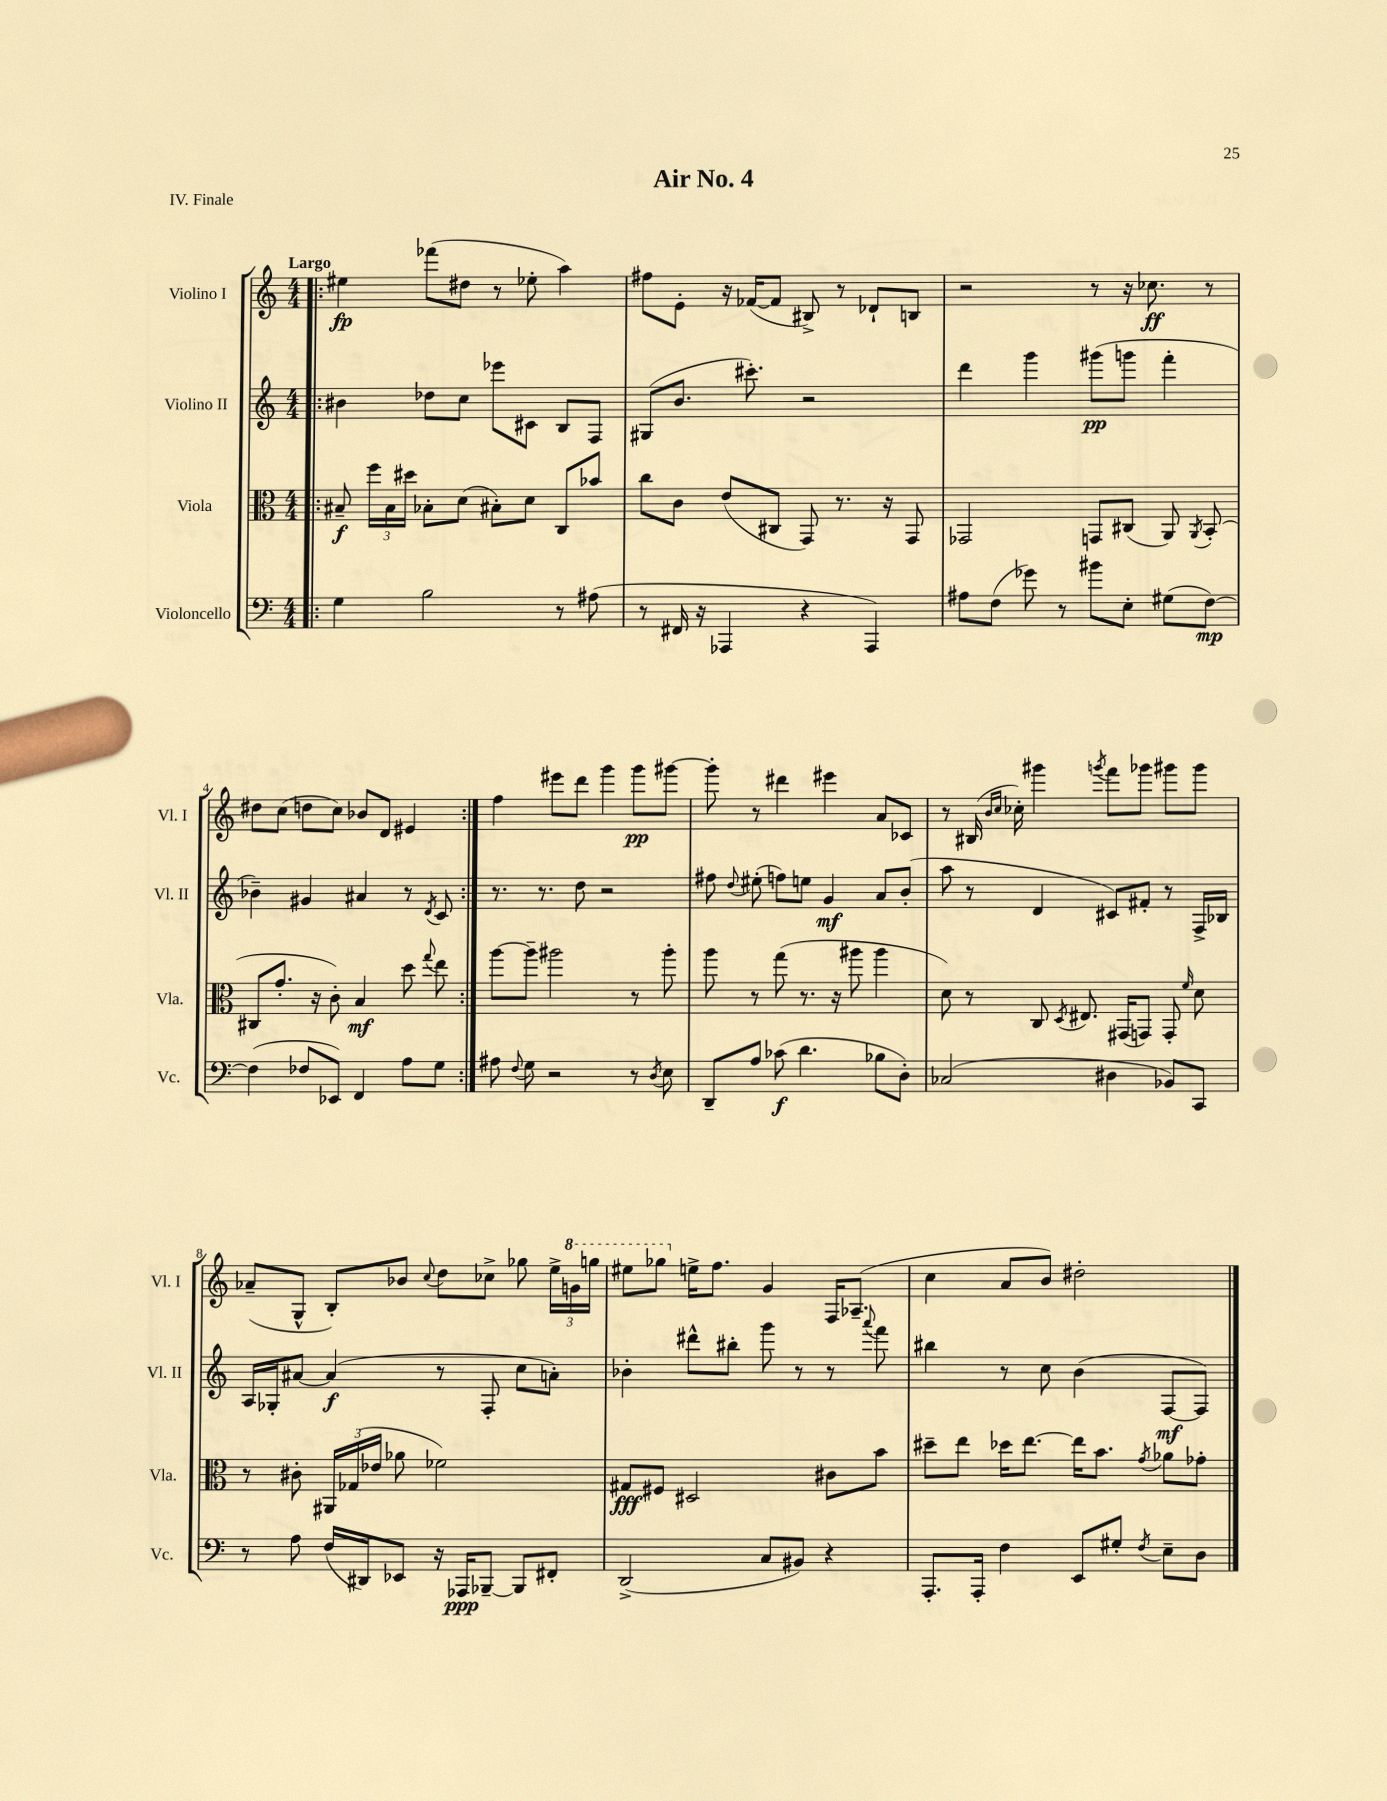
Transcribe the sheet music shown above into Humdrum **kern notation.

**kern	**kern	**kern	**kern
*staff4	*staff3	*staff2	*staff1
*clefF4	*clefC3	*clefG2	*clefG2
*k[]	*k[]	*k[]	*k[]
*M4/4	*M4/4	*M4/4	*M4/4
=!|:	=!|:	=!|:	=!|:
4G\	8B#~/	4b#\	4ee#\
.	24ff\LL	.	.
.	24B#\	.	.
.	24dd#\JJ	.	.
2B\	8B-'\L	8dd-\L	(8fff-\L
.	(8d\J	8cc\J	8dd#\J
.	8B#'\L)	8eee-\L	8r
.	8d\J	8c#\J	8ee-'\
8r	8C/L	8B/L	4aa\)
(8A#\	8b-/J	8F/J	.
=	=	=	=
8r	8cc\L	(8G#/L	8ff#\L
16FF#/	8c\J	8.b/J	8e'\J
16r	.	.	.
4AAA-/	(8e/L	.	16r
.	.	8.ccc#'\)	([16f-/LK
.	8C#/J	.	8f-/]J
4r	8GG/)	2r	8B#^/)
.	8.r	.	8r
4AAA-/)	.	.	8d-`/L
.	16r	.	.
.	8GG/	.	8B/J
=	=	=	=
8A#\L	2GG-/	4ddd\	2r
(8F\J	.	.	.
8g-\)	.	4ggg\	.
8r	.	.	.
8b#\L	8GG/L	(8ggg#\L	8r
8E'\J	(8C#/J	8ggg\J	16r
.	.	.	8.cc-\
(8G#\L	8AA/)	4fff'\	.
.	8qAA/	.	.
[8F\J)	(8BB'/	.	8r
=	=	=	=
(4F\]	8C#/L	4b-~\)	8dd#\L
.	8.g'/J	.	(8cc\J
8F-/L	.	4g#/	8dd\L
.	16r	.	.
8EE-/J)	8c'\)	.	8cc\J)
4FF/	4B/	4a#/	8b-/L
.	.	.	8d/J
8A\L	8dd\	8r	4e#/
.	8qqgg/	8qd/	.
8G\J	8ee\	8c/	.
=:|!	=:|!	=:|!	=:|!
8A#\	[8aa\L	8.r	4ff\
8qqF/	.	.	.
8G\	8aa~\]J	.	.
.	.	8.r	.
2r	2aa#\	.	8eee#\L
.	.	8dd\	8ddd\J
.	.	2r	4ggg\
8r	8r	.	8ggg\L
8qD/	.	.	.
8E\	8aa#'\	.	[8ggg#\J
=	=	=	=
8DD~/L	8aa\	8ff#\	8ggg#'\]
.	.	8qqdd/	.
8A/J	8r	(8ee#'\	8r
(8c-\	(8gg\	8ff\L)	4ddd#\
4.d\	8.r	8ee\J	.
.	.	4g/	4eee#\
.	16r	.	.
.	8aa#\	.	.
8B-\L	4aa#\	8a/L	8a/L
8D'\J)	.	(8b'/J	8c-/J
=	=	=	=
(2C-/	8d\)	8aa\	8r
.	8r	8r	(16B#/
.	.	.	16qqb/LL
.	.	.	16qqcc/JJ
.	.	.	16cc-'\)
.	8C/	4d/	4ggg#\
.	8qD/	.	.
.	8.E#/	.	.
.	.	.	8qggg/
4D#\	.	8c#/L)	8fff\L
.	(16GG#/LK	.	.
.	8GG/J)	8f#'/J	8ggg-\J
8BB-/L)	8GG'/	8r	8ggg#\L
.	16qqf/	.	.
8CC/J	8d\	16F^/LL	8ggg#\J
.	.	16B-/JJ	.
=	=	=	=
8r	8r	16A/LL	(8a-~/L
.	.	16G-'/J	.
8A\	8c#'\	[8a#/J	8G^^/J
(16F/LL	24AA#/LL	(4a#/]	8B'/L)
.	(24G-/	.	.
16DD#/J)	.	.	.
.	24e-/JJ	.	.
8EE-/J	8a-\	.	8b-/J
.	.	.	8qqcc/
16r	2f-\)	8r	8dd\L
16AAA-/LK	.	.	.
[8BBB-~/J	.	8F'/	8cc-^\J
8BBB-/]L	.	8cc\L	8gg-\
8FF#'/J	.	8a'\J)	24ee^\LL
.	.	.	24gg\
.	.	.	24ggg\JJ
=	=	=	=
(2DD^/	8G#/L	4b-'\	8eee#\L
.	8F#/J	.	8ggg-\J
.	2D#/	8ddd#^^\L	16ee^\LK
.	.	.	8.ff\J
.	.	8bb#'\J	.
8C/L	.	8ggg\	4g/
8BB#/J)	.	8r	.
4r	8c#\L	8r	16F/LK
.	.	.	(8.A-~/J
.	.	8qqaaa/	.
.	8b\J	8fff\	.
=	=	=	=
8.AAA'/L	8dd#~\L	4bb#\	4cc\
.	8ee\J	.	.
16AAA'/Jk	.	.	.
4F\	16dd-\LK	8r	8a/L
.	[8.ee\J	.	.
.	.	8cc\	8b/J)
8EE/L	16ee\]LK	(4b\	2dd#'\
.	8.b\J	.	.
8G#'/J	.	.	.
8qF/	8qg/	.	.
8E~\L	8a-\L	[8F/L	.
8D\J	8g-'\J	8F/]J)	.
==	==	==	==
*-	*-	*-	*-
============================================================
__EXERCISE GOAL__: Count the lines in the data above that contain the string "kern", and reply with the number alone.

__WRITTEN SOLUTION__: 2